▶ WHAT YOU ARE ASKED TO DO:
Beginning with the line below that contains "Events - ledger77: [245,298,532,594]" and ending with the line that contains "Falova Music: [469,445,846,751]", retype every line exactly. Pictures are not copied.

▶ Before and after coordinates:
++++++

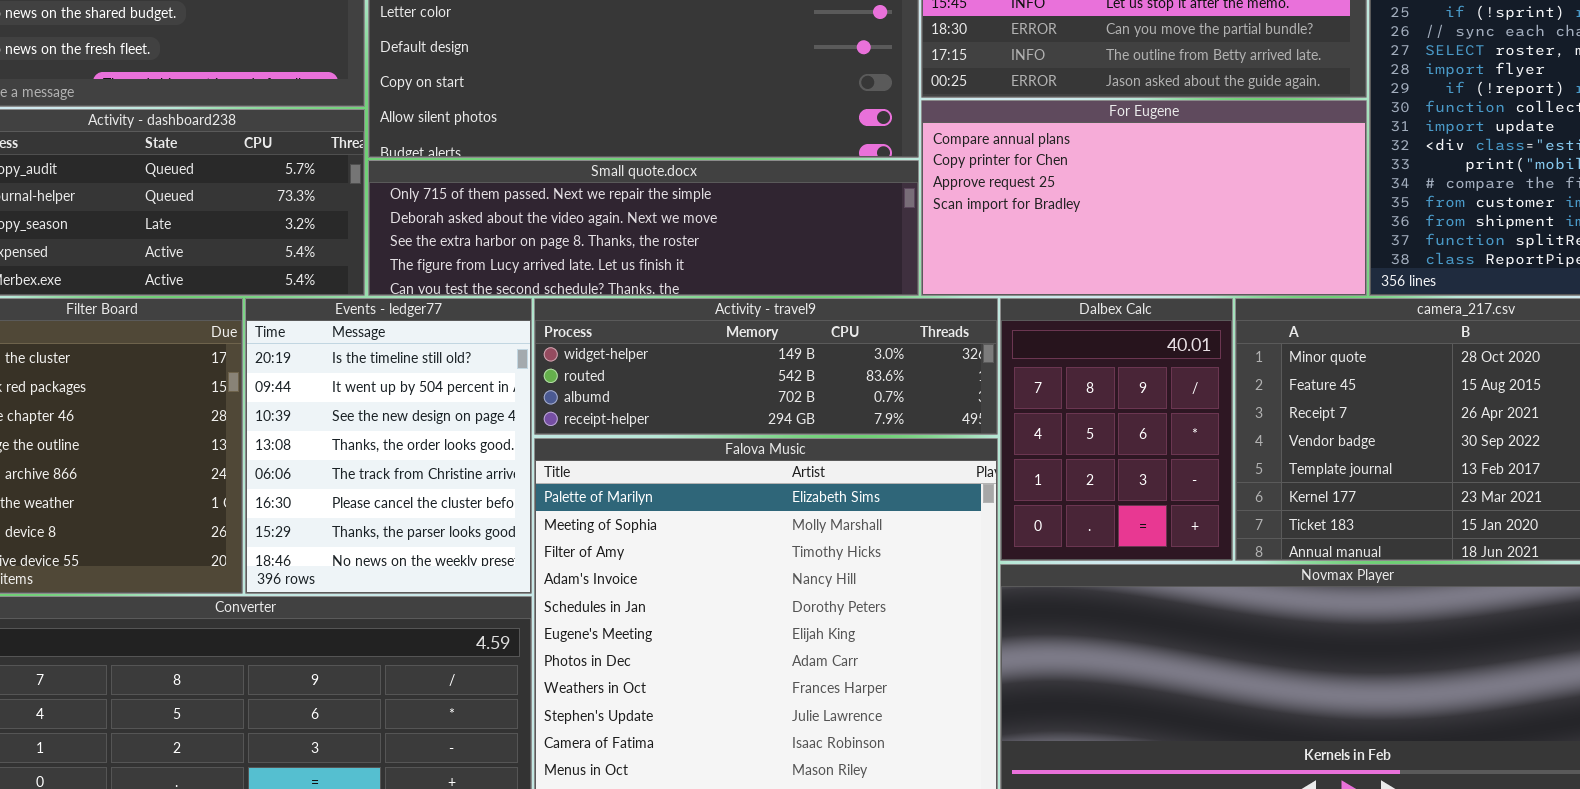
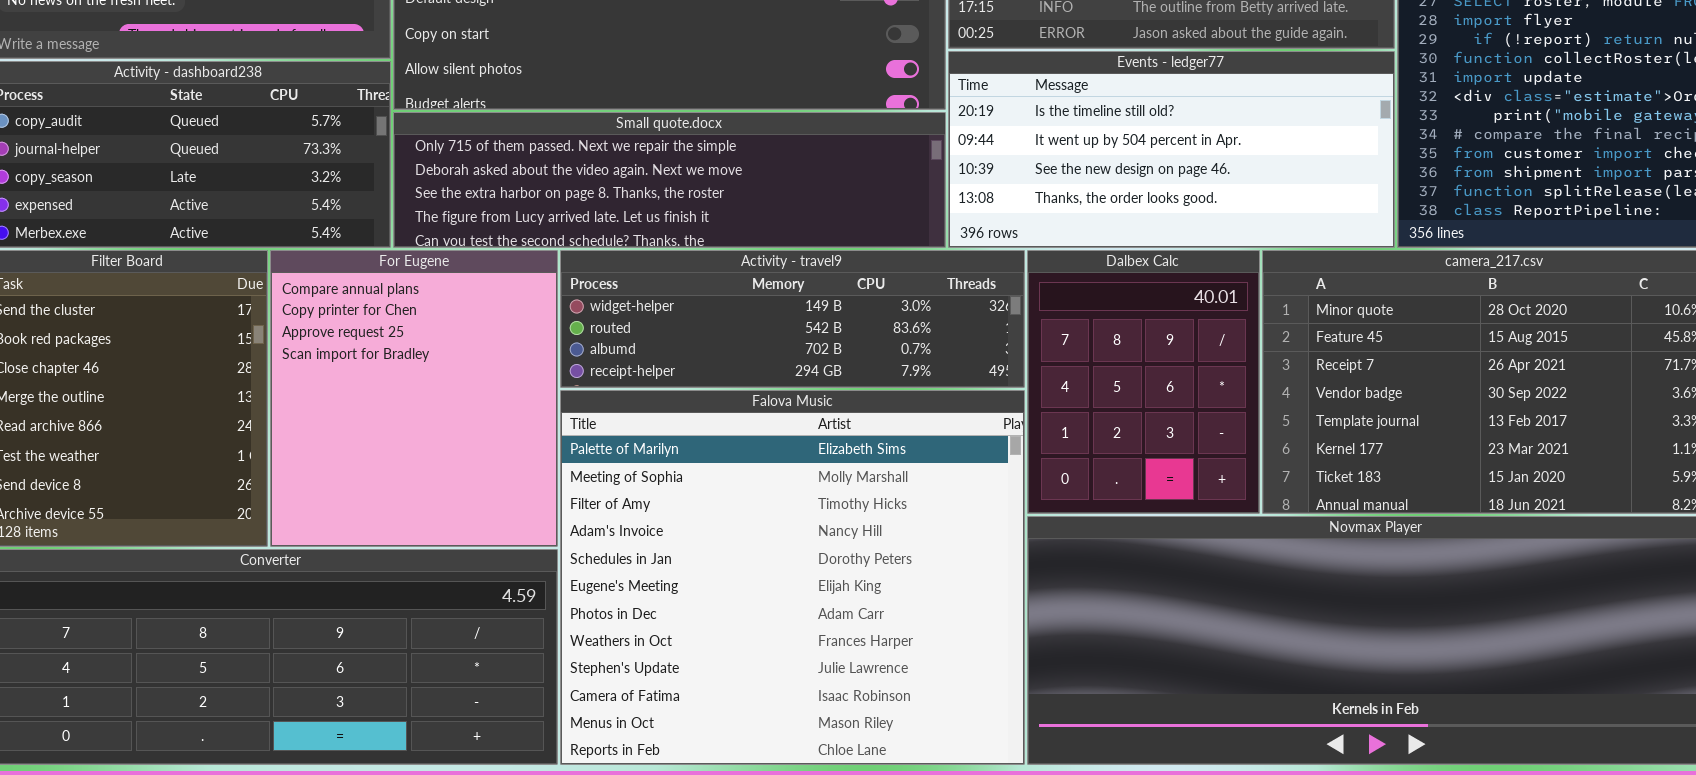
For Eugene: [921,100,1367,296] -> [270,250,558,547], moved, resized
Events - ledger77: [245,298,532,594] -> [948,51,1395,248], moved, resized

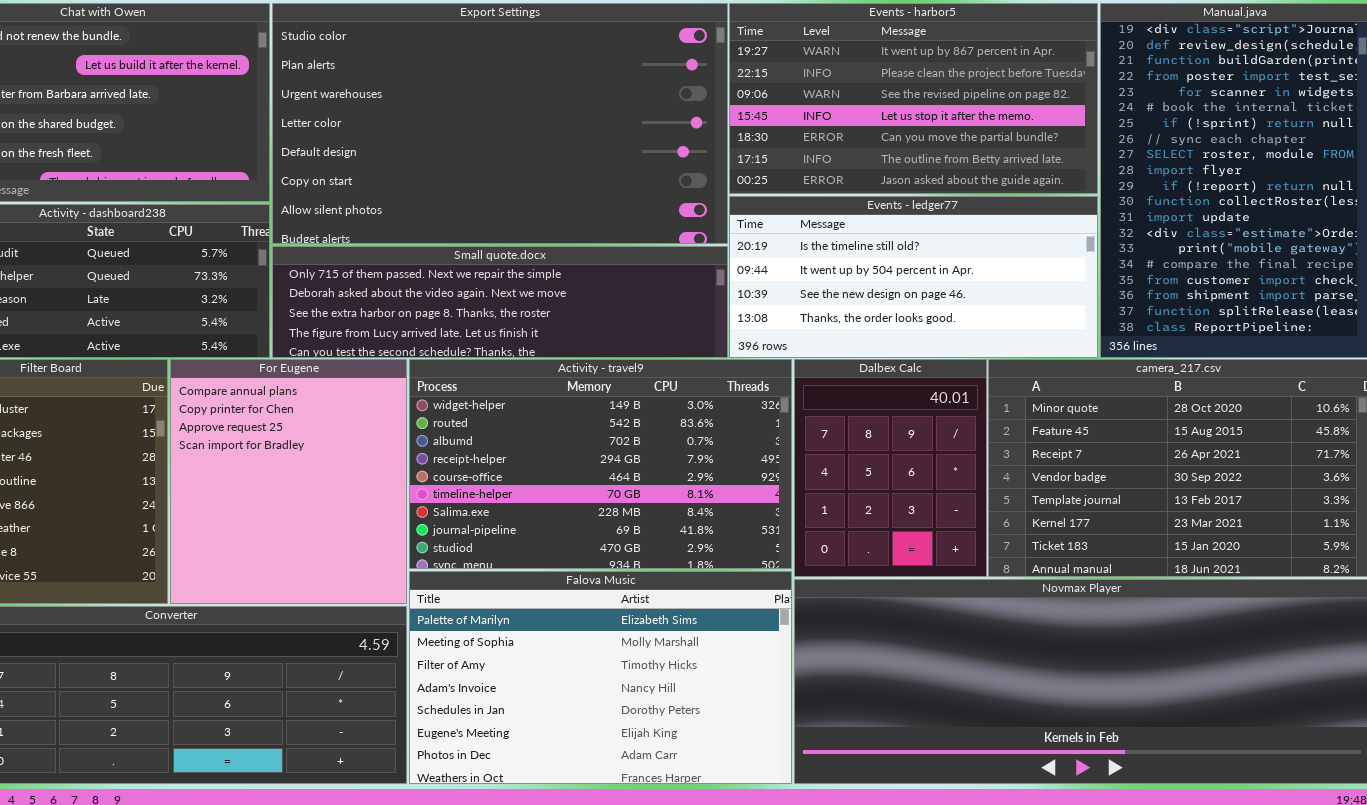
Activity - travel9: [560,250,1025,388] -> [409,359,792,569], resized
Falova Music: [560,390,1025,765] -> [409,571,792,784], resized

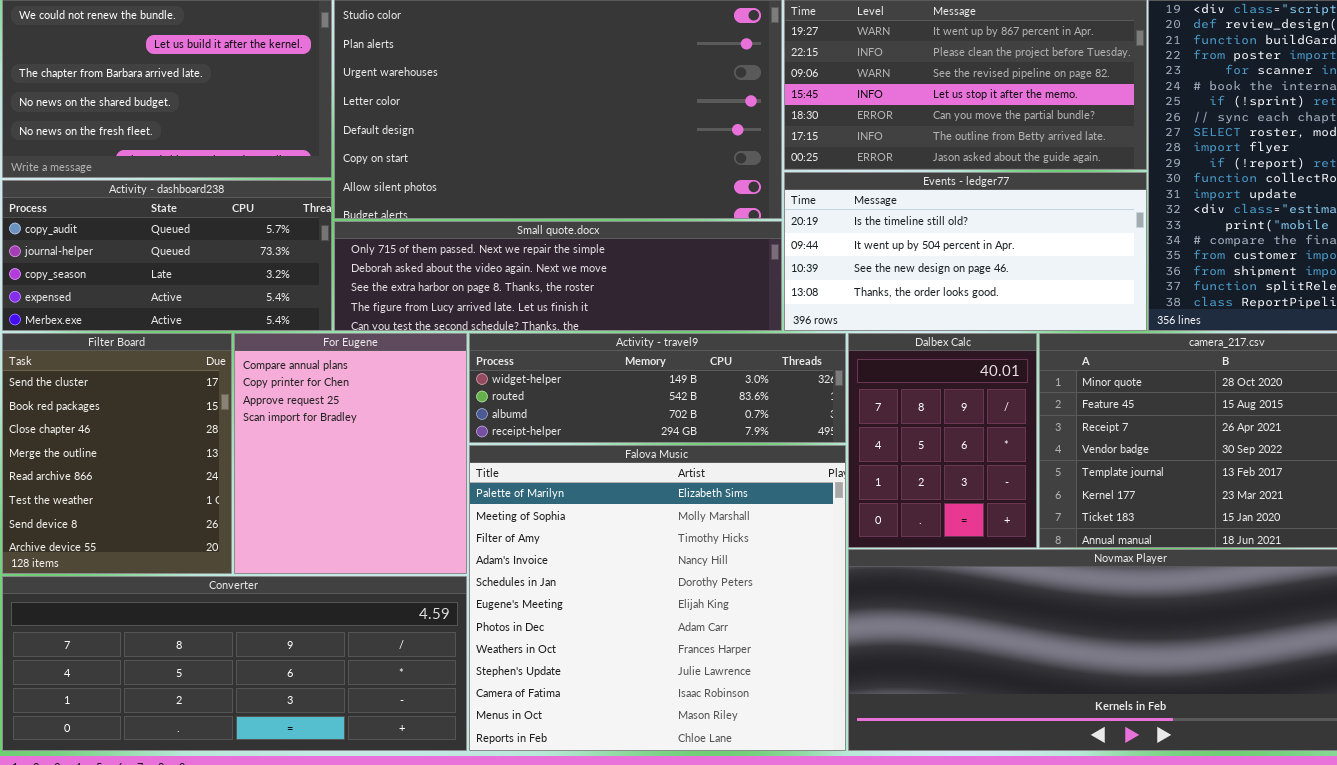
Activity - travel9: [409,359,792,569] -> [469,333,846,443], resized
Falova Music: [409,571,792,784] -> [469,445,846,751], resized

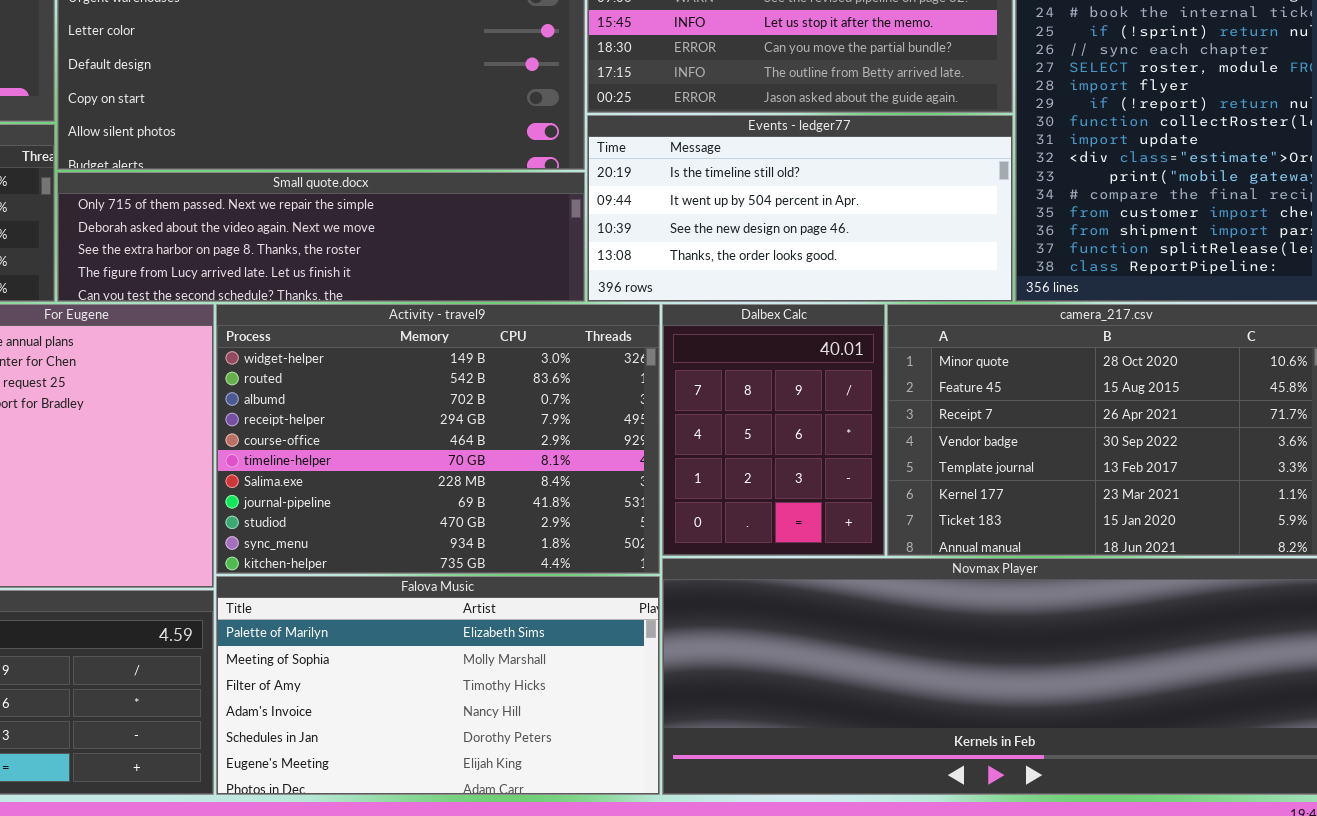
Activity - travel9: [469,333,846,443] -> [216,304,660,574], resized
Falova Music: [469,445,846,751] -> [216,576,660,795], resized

++++++

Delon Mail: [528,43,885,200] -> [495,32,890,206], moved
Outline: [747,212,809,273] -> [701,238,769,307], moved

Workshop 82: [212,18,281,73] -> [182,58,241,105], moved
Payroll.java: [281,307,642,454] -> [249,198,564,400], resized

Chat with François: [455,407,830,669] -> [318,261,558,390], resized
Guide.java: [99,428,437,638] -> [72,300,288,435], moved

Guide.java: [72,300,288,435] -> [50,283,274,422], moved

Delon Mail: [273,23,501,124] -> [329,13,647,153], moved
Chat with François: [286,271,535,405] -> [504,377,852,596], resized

++++++

▶ ANSWER TO THIS PROBLEM:
Events - ledger77: [245,298,532,594] -> [948,51,1395,248], moved, resized

Activity - travel9: [560,250,1025,388] -> [409,359,792,569], resized
Falova Music: [560,390,1025,765] -> [409,571,792,784], resized

Activity - travel9: [409,359,792,569] -> [469,333,846,443], resized
Falova Music: [409,571,792,784] -> [469,445,846,751], resized

Activity - travel9: [469,333,846,443] -> [216,304,660,574], resized
Falova Music: [469,445,846,751] -> [216,576,660,795], resized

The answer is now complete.